Work task: Report how many lines of the following entries include the string "czerwony"; respond with the number alone.
(Records provided begins)
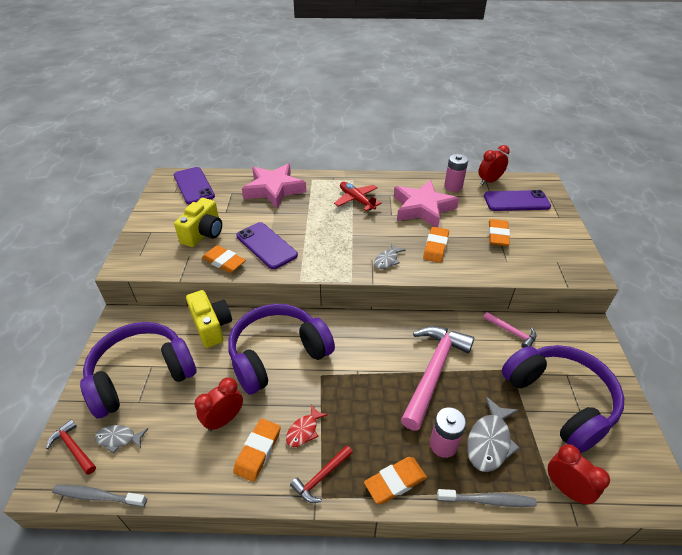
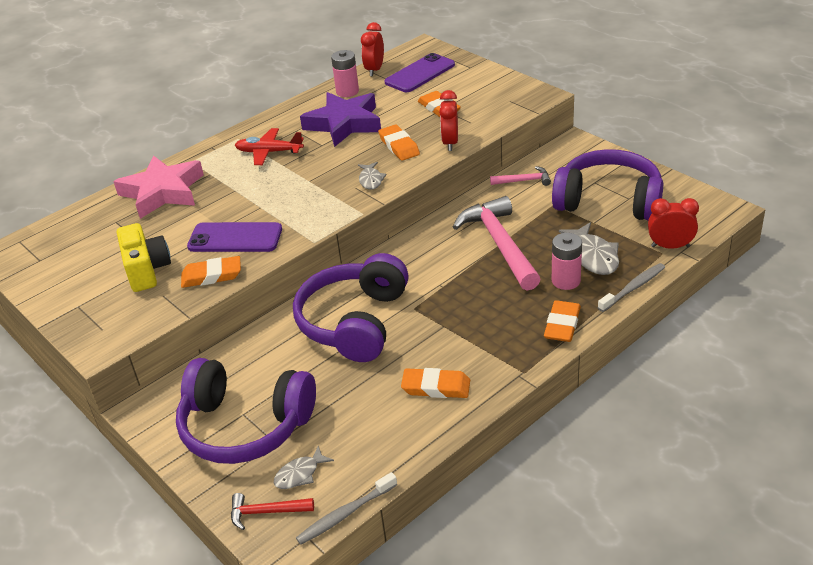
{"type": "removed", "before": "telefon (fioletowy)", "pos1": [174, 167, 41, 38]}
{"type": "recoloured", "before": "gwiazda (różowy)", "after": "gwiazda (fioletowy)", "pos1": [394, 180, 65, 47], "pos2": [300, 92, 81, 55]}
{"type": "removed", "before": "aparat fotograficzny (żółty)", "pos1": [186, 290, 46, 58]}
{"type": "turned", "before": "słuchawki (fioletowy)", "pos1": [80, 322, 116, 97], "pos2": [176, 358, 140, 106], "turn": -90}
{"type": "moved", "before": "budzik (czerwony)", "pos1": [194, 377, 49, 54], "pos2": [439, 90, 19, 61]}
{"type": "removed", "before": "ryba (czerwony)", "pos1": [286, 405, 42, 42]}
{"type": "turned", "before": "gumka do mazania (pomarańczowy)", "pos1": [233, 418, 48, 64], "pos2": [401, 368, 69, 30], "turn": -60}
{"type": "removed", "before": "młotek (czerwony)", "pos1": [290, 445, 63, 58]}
(Records provided ends)
Solution to the problem: 3